▶ Job item
Would you set down every entry again, exactly as written?
Top of Material provided
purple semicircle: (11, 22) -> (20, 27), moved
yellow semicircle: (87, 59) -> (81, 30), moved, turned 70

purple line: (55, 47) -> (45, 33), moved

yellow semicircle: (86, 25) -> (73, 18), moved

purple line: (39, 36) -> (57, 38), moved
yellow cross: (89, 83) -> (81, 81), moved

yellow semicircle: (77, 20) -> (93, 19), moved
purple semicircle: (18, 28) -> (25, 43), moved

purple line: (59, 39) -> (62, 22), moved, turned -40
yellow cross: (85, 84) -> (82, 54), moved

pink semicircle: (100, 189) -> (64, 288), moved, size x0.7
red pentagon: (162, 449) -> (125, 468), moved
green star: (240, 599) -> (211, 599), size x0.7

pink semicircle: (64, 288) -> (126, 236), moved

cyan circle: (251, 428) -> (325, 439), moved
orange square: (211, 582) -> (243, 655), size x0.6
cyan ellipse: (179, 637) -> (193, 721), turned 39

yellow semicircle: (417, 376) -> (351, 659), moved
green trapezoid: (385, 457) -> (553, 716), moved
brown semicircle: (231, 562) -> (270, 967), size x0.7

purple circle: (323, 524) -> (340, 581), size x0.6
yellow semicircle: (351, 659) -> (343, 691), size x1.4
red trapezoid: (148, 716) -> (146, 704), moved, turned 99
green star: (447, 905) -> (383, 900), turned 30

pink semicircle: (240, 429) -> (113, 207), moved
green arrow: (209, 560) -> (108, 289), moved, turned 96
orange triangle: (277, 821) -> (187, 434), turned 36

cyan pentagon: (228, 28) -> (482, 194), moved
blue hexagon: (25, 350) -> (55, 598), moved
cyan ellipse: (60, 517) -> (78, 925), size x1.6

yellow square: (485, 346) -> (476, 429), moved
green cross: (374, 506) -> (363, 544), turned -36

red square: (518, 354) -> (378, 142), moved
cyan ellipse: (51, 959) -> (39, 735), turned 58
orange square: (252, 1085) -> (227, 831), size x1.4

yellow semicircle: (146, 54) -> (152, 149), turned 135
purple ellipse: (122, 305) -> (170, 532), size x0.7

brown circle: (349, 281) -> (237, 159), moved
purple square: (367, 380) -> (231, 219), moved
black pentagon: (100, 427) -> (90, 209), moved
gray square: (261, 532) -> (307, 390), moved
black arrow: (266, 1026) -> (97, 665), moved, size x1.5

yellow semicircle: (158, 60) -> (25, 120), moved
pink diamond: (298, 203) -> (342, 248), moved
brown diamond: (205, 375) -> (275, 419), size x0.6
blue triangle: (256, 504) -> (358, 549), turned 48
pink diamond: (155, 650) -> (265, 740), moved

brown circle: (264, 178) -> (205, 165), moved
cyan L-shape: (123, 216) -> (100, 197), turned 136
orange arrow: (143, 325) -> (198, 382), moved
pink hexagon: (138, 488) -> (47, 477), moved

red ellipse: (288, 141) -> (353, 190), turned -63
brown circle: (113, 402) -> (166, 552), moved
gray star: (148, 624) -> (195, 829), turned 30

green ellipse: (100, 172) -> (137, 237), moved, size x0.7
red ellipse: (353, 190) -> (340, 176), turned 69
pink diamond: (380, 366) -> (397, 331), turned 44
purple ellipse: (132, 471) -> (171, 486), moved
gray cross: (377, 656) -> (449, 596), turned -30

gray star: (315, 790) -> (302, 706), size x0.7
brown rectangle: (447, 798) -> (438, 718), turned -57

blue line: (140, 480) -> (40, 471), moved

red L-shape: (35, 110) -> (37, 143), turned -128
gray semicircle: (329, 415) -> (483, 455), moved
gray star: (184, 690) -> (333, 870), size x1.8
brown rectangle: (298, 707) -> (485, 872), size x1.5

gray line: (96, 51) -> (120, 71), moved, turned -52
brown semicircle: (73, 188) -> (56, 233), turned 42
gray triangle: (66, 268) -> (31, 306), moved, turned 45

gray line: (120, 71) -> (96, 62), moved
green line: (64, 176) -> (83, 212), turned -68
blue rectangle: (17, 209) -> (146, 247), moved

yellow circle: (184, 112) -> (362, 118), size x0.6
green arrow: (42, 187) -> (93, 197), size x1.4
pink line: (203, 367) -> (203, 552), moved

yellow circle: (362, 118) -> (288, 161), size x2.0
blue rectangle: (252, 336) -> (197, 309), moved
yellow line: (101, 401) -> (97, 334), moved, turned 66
Bottom of Material provided
▶ Solution to this exercise
purple semicircle: (11, 22) -> (20, 27), moved
yellow semicircle: (87, 59) -> (81, 30), moved, turned 70

purple line: (55, 47) -> (45, 33), moved

yellow semicircle: (86, 25) -> (73, 18), moved

purple line: (39, 36) -> (57, 38), moved
yellow cross: (89, 83) -> (81, 81), moved

yellow semicircle: (77, 20) -> (93, 19), moved
purple semicircle: (18, 28) -> (25, 43), moved

purple line: (59, 39) -> (62, 22), moved, turned -40
yellow cross: (85, 84) -> (82, 54), moved

pink semicircle: (100, 189) -> (64, 288), moved, size x0.7
red pentagon: (162, 449) -> (125, 468), moved
green star: (240, 599) -> (211, 599), size x0.7

pink semicircle: (64, 288) -> (126, 236), moved

cyan circle: (251, 428) -> (325, 439), moved
orange square: (211, 582) -> (243, 655), size x0.6
cyan ellipse: (179, 637) -> (193, 721), turned 39

yellow semicircle: (417, 376) -> (351, 659), moved
green trapezoid: (385, 457) -> (553, 716), moved
brown semicircle: (231, 562) -> (270, 967), size x0.7

purple circle: (323, 524) -> (340, 581), size x0.6
yellow semicircle: (351, 659) -> (343, 691), size x1.4
red trapezoid: (148, 716) -> (146, 704), moved, turned 99
green star: (447, 905) -> (383, 900), turned 30

pink semicircle: (240, 429) -> (113, 207), moved
green arrow: (209, 560) -> (108, 289), moved, turned 96
orange triangle: (277, 821) -> (187, 434), turned 36

cyan pentagon: (228, 28) -> (482, 194), moved
blue hexagon: (25, 350) -> (55, 598), moved
cyan ellipse: (60, 517) -> (78, 925), size x1.6

yellow square: (485, 346) -> (476, 429), moved
green cross: (374, 506) -> (363, 544), turned -36

red square: (518, 354) -> (378, 142), moved
cyan ellipse: (51, 959) -> (39, 735), turned 58
orange square: (252, 1085) -> (227, 831), size x1.4

yellow semicircle: (146, 54) -> (152, 149), turned 135
purple ellipse: (122, 305) -> (170, 532), size x0.7

brown circle: (349, 281) -> (237, 159), moved
purple square: (367, 380) -> (231, 219), moved
black pentagon: (100, 427) -> (90, 209), moved
gray square: (261, 532) -> (307, 390), moved
black arrow: (266, 1026) -> (97, 665), moved, size x1.5

yellow semicircle: (158, 60) -> (25, 120), moved
pink diamond: (298, 203) -> (342, 248), moved
brown diamond: (205, 375) -> (275, 419), size x0.6
blue triangle: (256, 504) -> (358, 549), turned 48
pink diamond: (155, 650) -> (265, 740), moved

brown circle: (264, 178) -> (205, 165), moved
cyan L-shape: (123, 216) -> (100, 197), turned 136
orange arrow: (143, 325) -> (198, 382), moved
pink hexagon: (138, 488) -> (47, 477), moved

red ellipse: (288, 141) -> (353, 190), turned -63
brown circle: (113, 402) -> (166, 552), moved
gray star: (148, 624) -> (195, 829), turned 30

green ellipse: (100, 172) -> (137, 237), moved, size x0.7
red ellipse: (353, 190) -> (340, 176), turned 69
pink diamond: (380, 366) -> (397, 331), turned 44
purple ellipse: (132, 471) -> (171, 486), moved
gray cross: (377, 656) -> (449, 596), turned -30

gray star: (315, 790) -> (302, 706), size x0.7
brown rectangle: (447, 798) -> (438, 718), turned -57

blue line: (140, 480) -> (40, 471), moved

red L-shape: (35, 110) -> (37, 143), turned -128
gray semicircle: (329, 415) -> (483, 455), moved
gray star: (184, 690) -> (333, 870), size x1.8
brown rectangle: (298, 707) -> (485, 872), size x1.5

gray line: (96, 51) -> (120, 71), moved, turned -52
brown semicircle: (73, 188) -> (56, 233), turned 42
gray triangle: (66, 268) -> (31, 306), moved, turned 45

gray line: (120, 71) -> (96, 62), moved
green line: (64, 176) -> (83, 212), turned -68
blue rectangle: (17, 209) -> (146, 247), moved

yellow circle: (184, 112) -> (362, 118), size x0.6
green arrow: (42, 187) -> (93, 197), size x1.4
pink line: (203, 367) -> (203, 552), moved

yellow circle: (362, 118) -> (288, 161), size x2.0
blue rectangle: (252, 336) -> (197, 309), moved
yellow line: (101, 401) -> (97, 334), moved, turned 66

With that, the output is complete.